**Exercise aim**. Within this material, state how many lines include the string "orange". Reply with the number only.

**Given data**.

★ ★ ★ ★

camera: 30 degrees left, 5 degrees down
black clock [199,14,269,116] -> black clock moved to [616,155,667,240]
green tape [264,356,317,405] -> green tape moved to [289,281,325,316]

★ ★ ★ ★

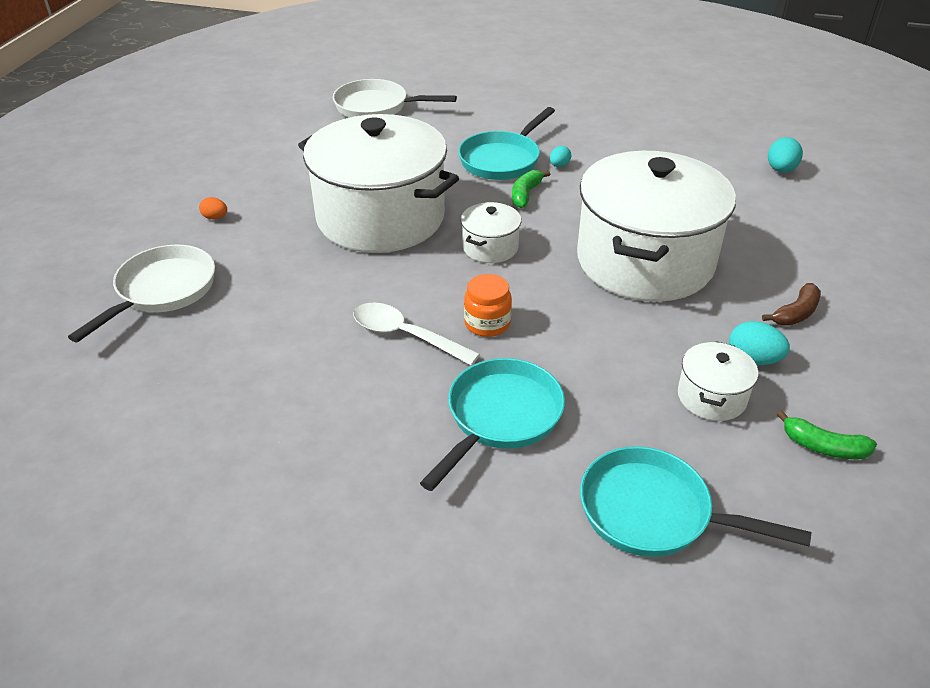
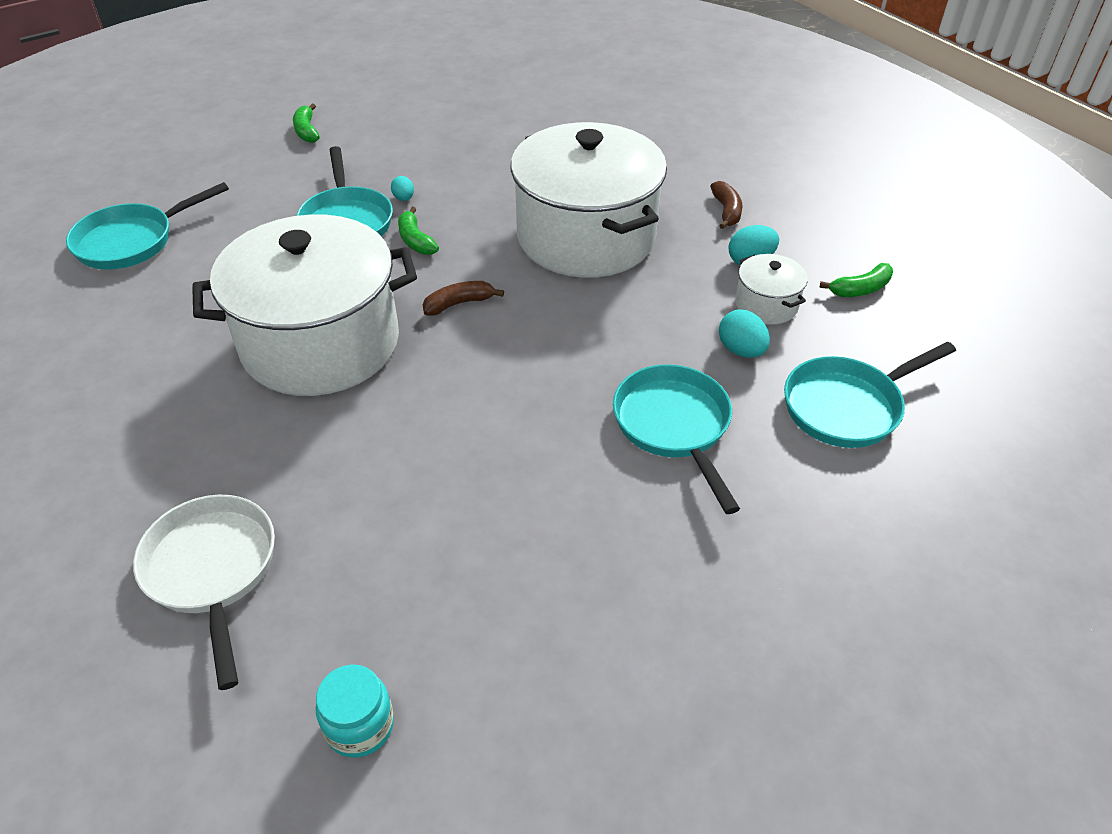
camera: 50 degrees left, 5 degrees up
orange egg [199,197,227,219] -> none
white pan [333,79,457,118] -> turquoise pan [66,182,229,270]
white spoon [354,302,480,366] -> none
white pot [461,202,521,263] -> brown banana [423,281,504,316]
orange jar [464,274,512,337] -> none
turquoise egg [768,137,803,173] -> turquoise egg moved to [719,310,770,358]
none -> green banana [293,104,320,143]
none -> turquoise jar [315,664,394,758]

★ ★ ★ ★

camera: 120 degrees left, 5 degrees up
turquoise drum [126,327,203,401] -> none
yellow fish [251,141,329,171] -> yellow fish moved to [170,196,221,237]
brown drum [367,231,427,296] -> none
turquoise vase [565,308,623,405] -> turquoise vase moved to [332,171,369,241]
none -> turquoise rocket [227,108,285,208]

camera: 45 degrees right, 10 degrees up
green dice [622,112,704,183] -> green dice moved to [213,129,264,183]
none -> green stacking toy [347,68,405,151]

★ ★ ★ ★

**Solution for this exercise**. 2